─── Source records ───

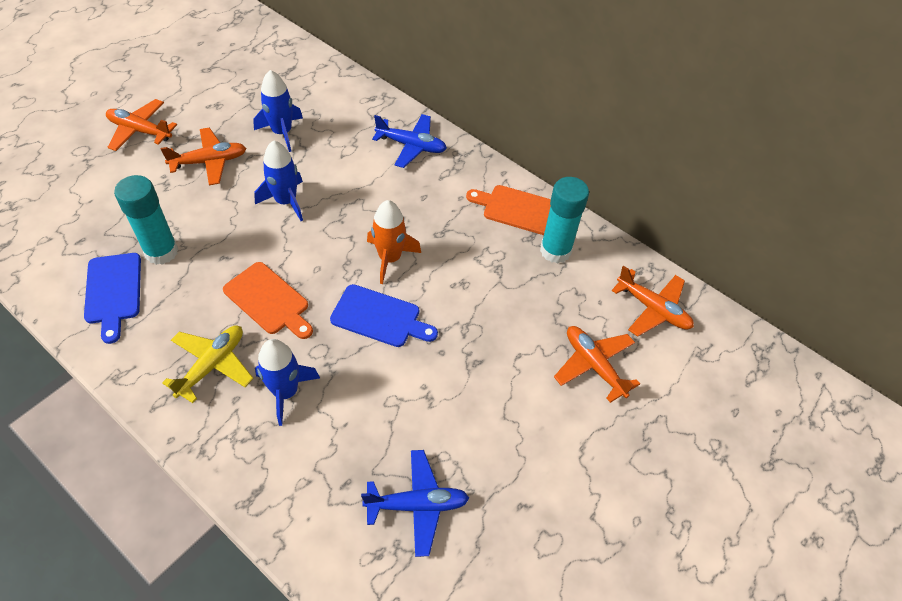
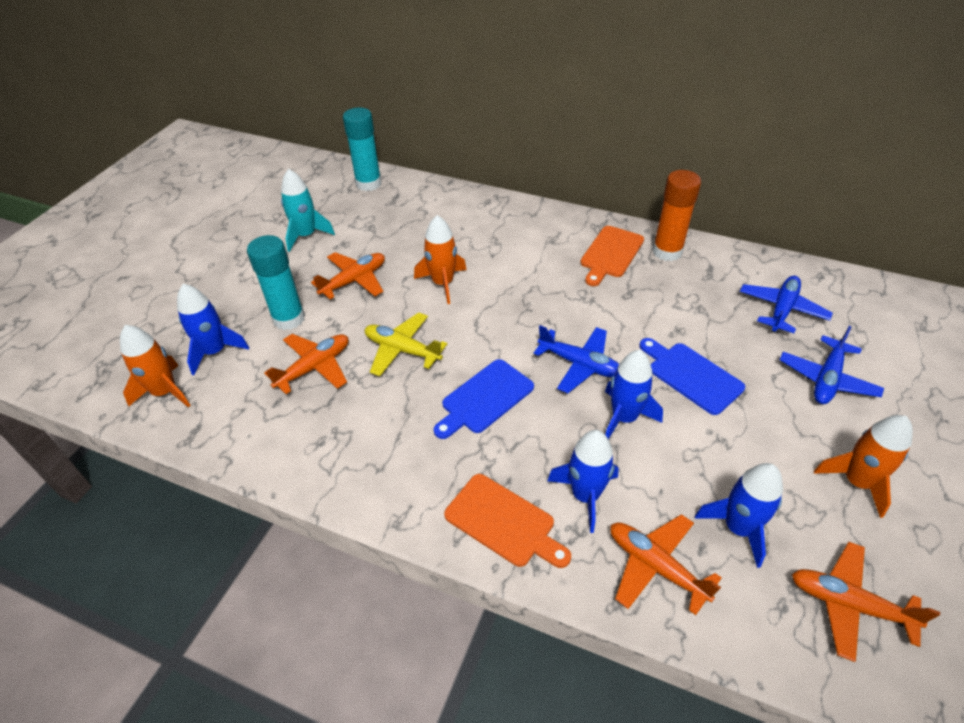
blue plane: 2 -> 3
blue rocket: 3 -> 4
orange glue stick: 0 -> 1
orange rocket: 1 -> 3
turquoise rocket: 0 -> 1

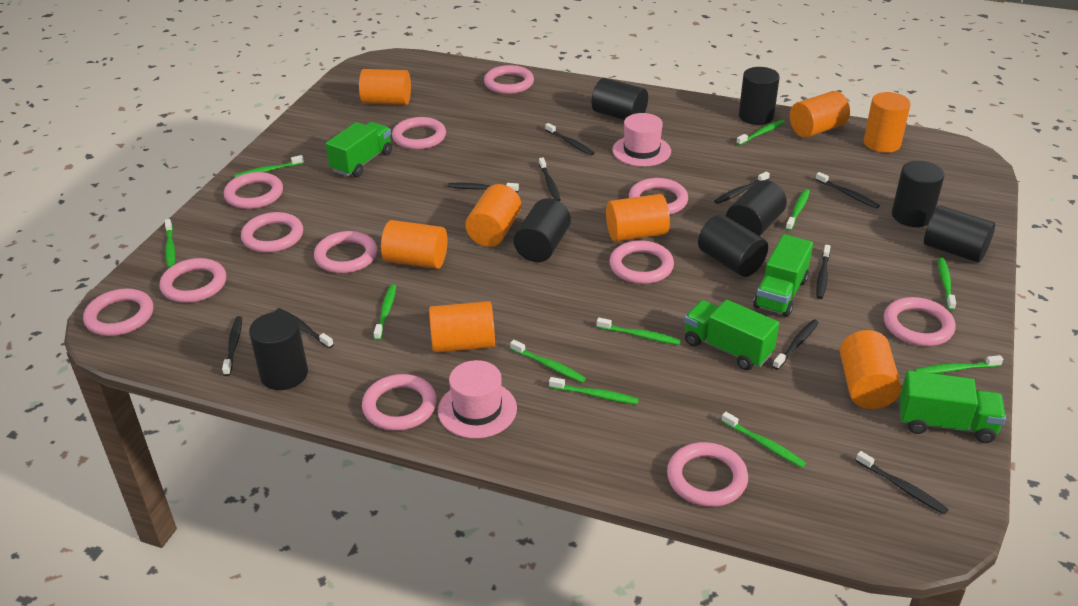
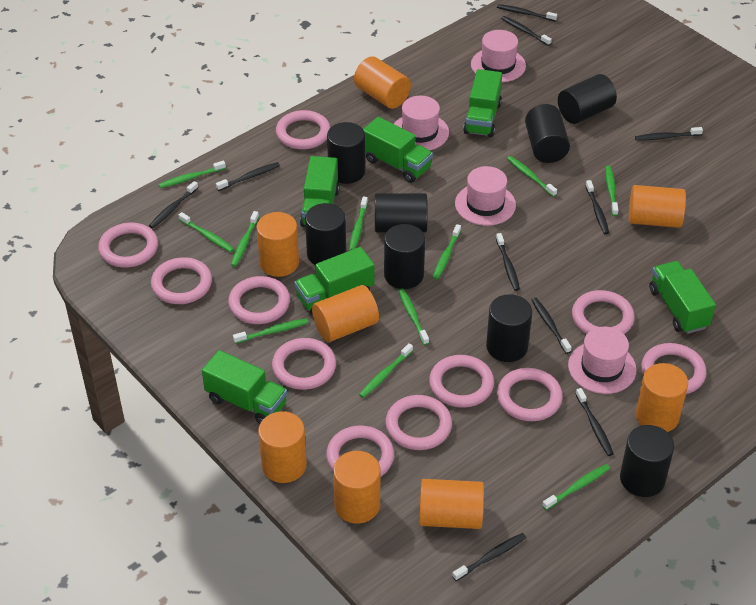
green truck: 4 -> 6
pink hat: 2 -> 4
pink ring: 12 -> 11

───

*Task brief*:
Determine how many lines of the records above hold the word "orange" and give the number with nothing added.

*Response area*:
2